» **EXERCISE OBJECTIVE**
Show each line of the entries that contains the string "instrumentName", matching uppercase and lowercase letters exactly.

» **DATA SHOWN**
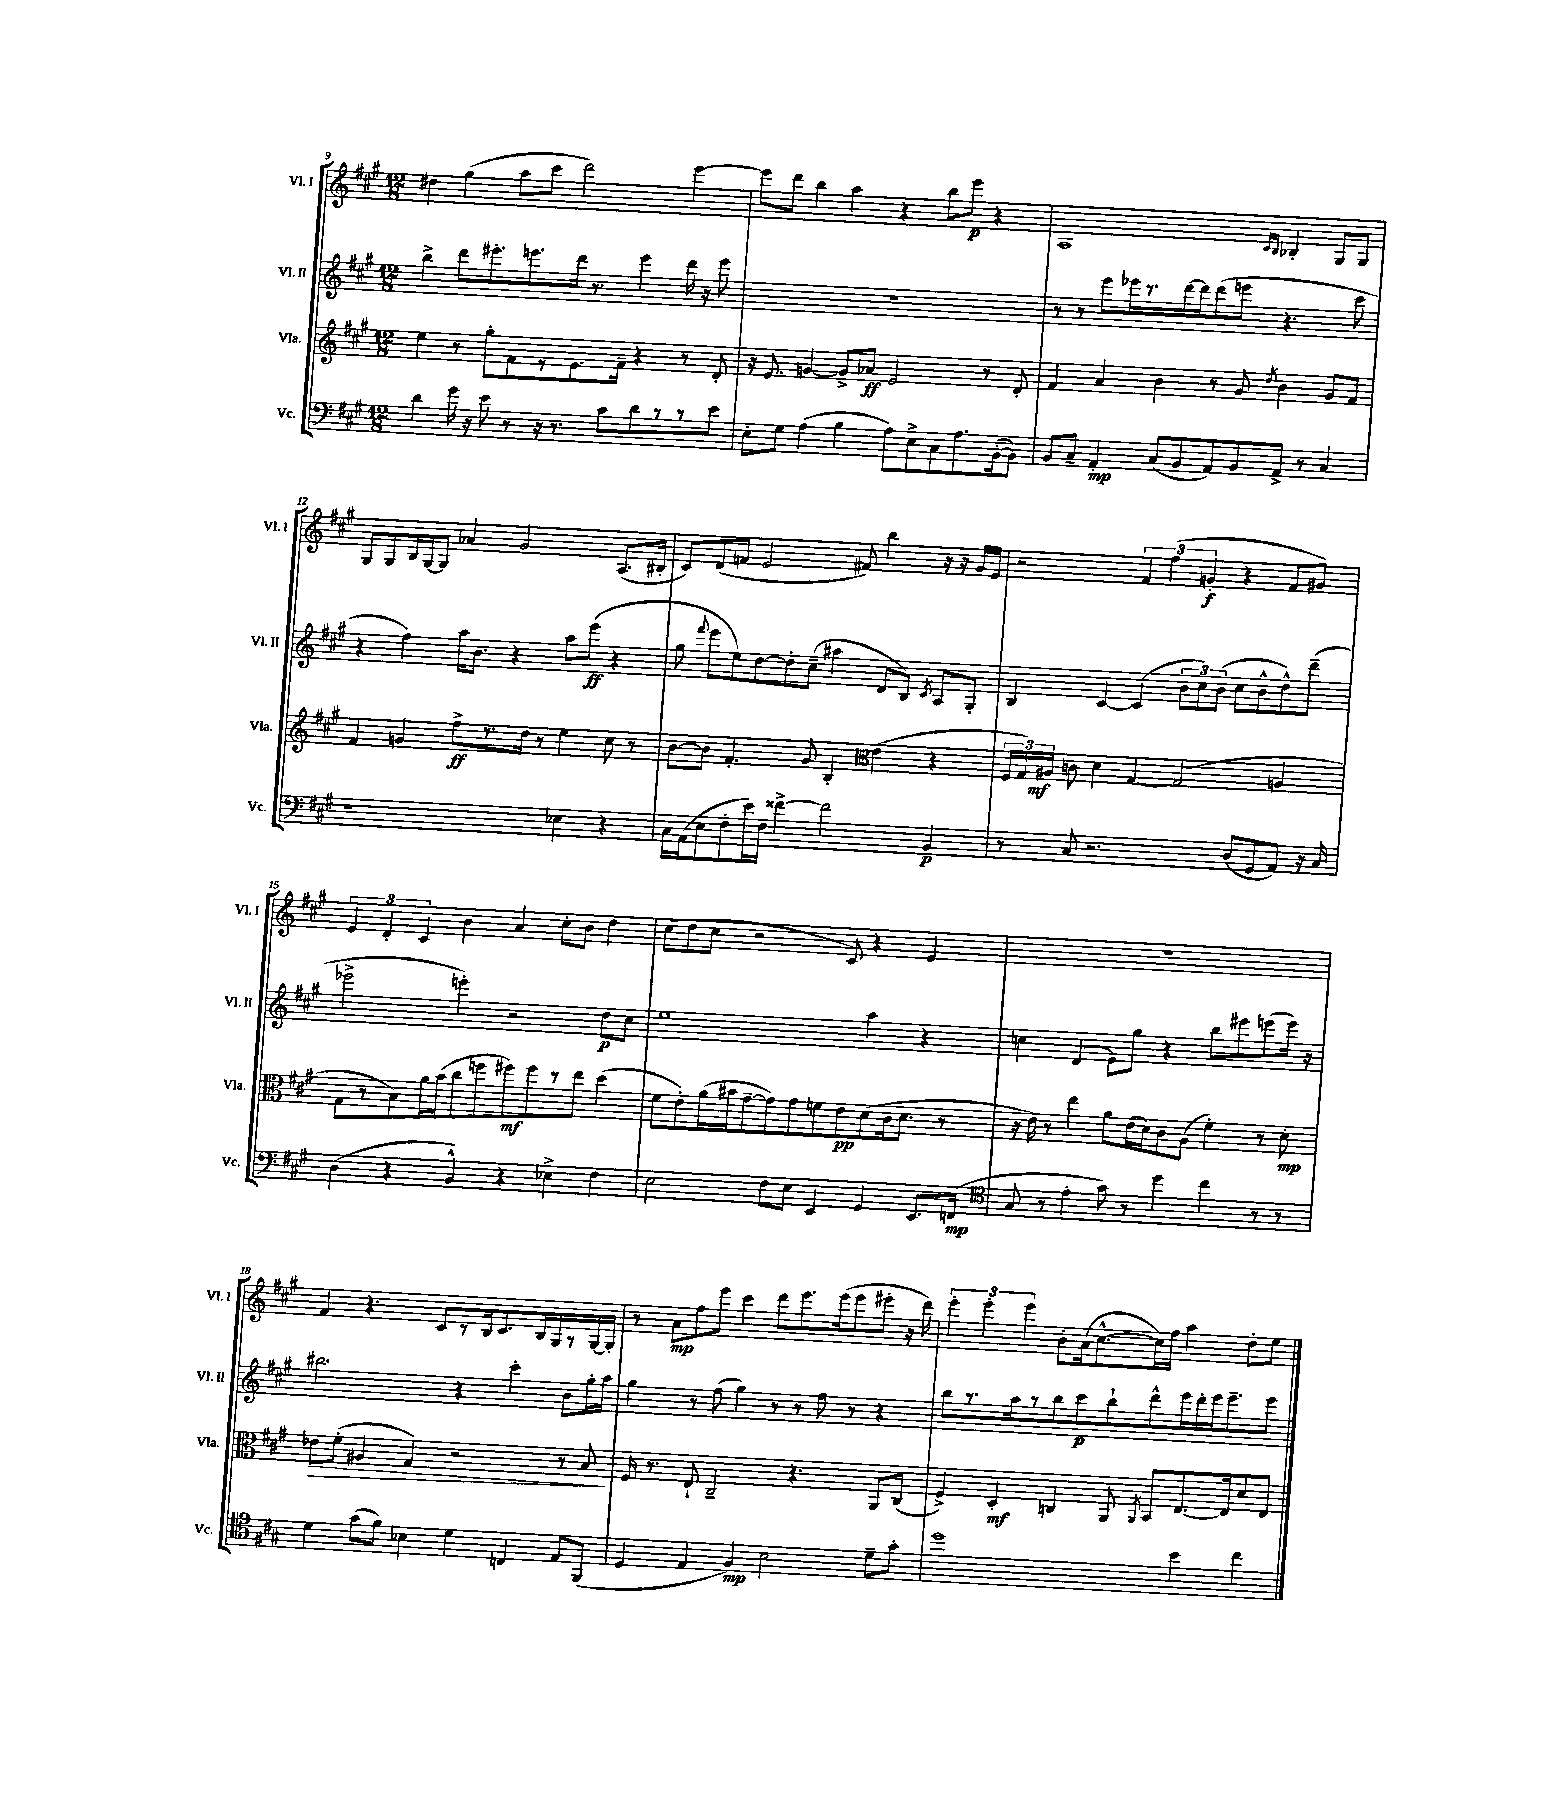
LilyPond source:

<<
\new StaffGroup <<
\new Staff = "s0" \with { instrumentName = "Vl. I" shortInstrumentName = "Vl. I" } {
    \clef treble \key a \major \numericTimeSignature \time 12/8
    \autoBeamOff dis''4 gis''4( a''8[ cis'''8] d'''2) e'''4~ |
    e'''8[ d'''8] b''4 a''4 r4 b''8[ e'''8]\p r4 |
    a1 \grace { cis'16[ b16] } bes4-. gis8[ gis8] |
    gis8[ gis8 b16 gis16~ gis8] aes'4 gis'2 a8.[( bis16]-. |
    cis'8[) d'8( f'8] e'2 fis'8) b''4 r16 r16 gis'16[ e'16] |
    r2 \tuplet 3/2 { fis'4 fis''4( g'4-.\f } r4 fis'8[ gis'8]) |
    \tuplet 3/2 { e'4 d'4-. cis'4 } b'4 a'4 cis''8[-. b'8] d''4 |
    cis''8[( d''8 cis''8] r2 cis'8) r4 e'4 |
    R1. |
    fis'4 r4. cis'8[ r8 b16 cis'8. b16 gis16 r8 gis16~ gis16]-. |
    r8 a'8[\mp fis''8 e'''8] cis'''4 d'''8[ e'''8. e'''16( e'''8 eis'''8]-. r16 d'''16) |
    \tuplet 3/2 { e'''4-. e'''4-. e'''4 } b'8[-. a'16( cis''8.~-^ cis''16) fis''16] a''4 d''8[-. e''8] \bar "|." |
}
\new Staff = "s1" \with { instrumentName = "Vl. II" shortInstrumentName = "Vl. II" } {
    \clef treble \key a \major \numericTimeSignature \time 12/8
    \autoBeamOff b''4-> d'''8[ eis'''8.-. e'''8. d'''16] r8. e'''4 d'''16 r16 e'''8 |
    R1. |
    r8 r8 e'''8[ ees'''16 r8. d'''16~ d'''16 d'''8( e'''8] r4. cis'''8 |
    r4 fis''4) a''16[ b'8.] r4 a''8[ e'''8]\ff( r4 |
    gis''8 \appoggiatura { fis'''8 } e'''8[ e''8) d''8~ d''8-. cis''8]--( ais''4 d'8[ b8]) \acciaccatura { cis'8 } a8[ gis8]-. |
    b4 cis'4~ cis'4( \tuplet 3/2 { b'8[ cis''8) b'8]( } cis''8[ b'8-^ d''8-^) d'''8]--( |
    ees'''2-> e'''4-.) r2 d''8[\p cis''8] |
    e''1 a''4 r4 |
    c''4 d'4( e'8[) gis''8] r4 b''8[ eis'''8 e'''8( e'''16]) r16 |
    bis''2. r4 cis'''4-. b'8[ gis''16-. a''16] |
    gis''4 r8 fis''8( gis''4) r8 r8 fis''8 r8 r4 |
    b''8[ r8. a''16 r8 b''8 cis'''8\p b''8-! d'''8-^ e'''16 d'''16-. e'''16 e'''8.-- e'''8] \bar "|." |
}
\new Staff = "s2" \with { instrumentName = "Vla." shortInstrumentName = "Vla." } {
    \clef treble \key a \major \numericTimeSignature \time 12/8
    \autoBeamOff e''4 r8 gis''8[-. fis'8 r8 e'8. fis'16]-- r4 r8 d'8-. |
    r16 e'8. g'4~ g'8[-> aes'8]\ff e'2 r8 d'8-. |
    fis'4 a'4 b'4 r8 gis'8 \acciaccatura { d''8 } b'4 gis'8[ fis'8] |
    fis'4 g'4 fis''8[->\ff r8. d''16] r8 e''4 cis''8 r8 |
    b'8[~ b'8] fis'4.-. gis'8 b4-. \clef alto e'4( r4 |
    \tuplet 3/2 { fis16[ gis16) ais16]\mf } c'8 d'4 gis4~ gis2( a4 |
    gis8[ r8 b8) a'16 b'16( cis''8 f''8 fis''8\mf) fis''8 r8 e''8] d''4( |
    fis'8[ e'8-.) a'16( bis'16 gis'8~-- gis'8) gis'8 f'8 e'8\pp d'8( cis'16 d'8.] r8 |
    r16 e'16) r8 e''4 a'8[ e'16( d'16) cis'8 a8]( fis'4-.) r8 d'8-.\mp |
    ees'8[\> fis'8]-.( ais4 gis4) r2 r8 b8\! |
    fis16 r8. e8-! cis2-- r4. a,8[ cis8]( |
    fis4->) d4-.\mf c4 a,8 \acciaccatura { a,8 } b,8[ e8.~ e16 d'8 e8] \bar "|." |
}
\new Staff = "s3" \with { instrumentName = "Vc." shortInstrumentName = "Vc." } {
    \clef bass \key a \major \numericTimeSignature \time 12/8
    \autoBeamOff d'4 gis'16 r16 e'8 r8 r16 r8. cis'8[ d'8 r8 r8 e'8] |
    e8[-. gis8] a4( b4 a8[) e8-> cis8 a8. b,16~-.( b,8]) |
    b,8[ cis8]-- a,4-.\mp cis8[( b,8 a,8) b,8 a,8]-> r8 cis4 |
    r1 ees4 r4 |
    cis16[ a,16( e8 fis8-. e'16) fis16] fisis'4~-> fisis'2 b,4\p |
    r8 cis8 r2. d8[( gis,8 a,8]) r16 cis16 |
    d4( r4 b,4-^) r4 ees4-> fis4 |
    e2 fis8[ e8] e,4 gis,4 e,8.[ f,16]\mp( |
    \clef tenor gis8 r8 e'4-. gis'8) r8 d''4 cis''4 r8 r8 |
    d'4 gis'8[( fis'8]) bes4 d'4 c4 e8[ fis,8]( |
    d4 e4 fis4\mp) b2 d'8[-- gis'8]-. |
    d''1 b'4 cis''4 \bar "|." |
}
>>
>>
\layout { \context { \Score currentBarNumber = #9 } }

» **REPLY TO THE EXERCISE**
\new Staff = "s0" \with { instrumentName = "Vl. I" shortInstrumentName = "Vl. I" } {
\new Staff = "s1" \with { instrumentName = "Vl. II" shortInstrumentName = "Vl. II" } {
\new Staff = "s2" \with { instrumentName = "Vla." shortInstrumentName = "Vla." } {
\new Staff = "s3" \with { instrumentName = "Vc." shortInstrumentName = "Vc." } {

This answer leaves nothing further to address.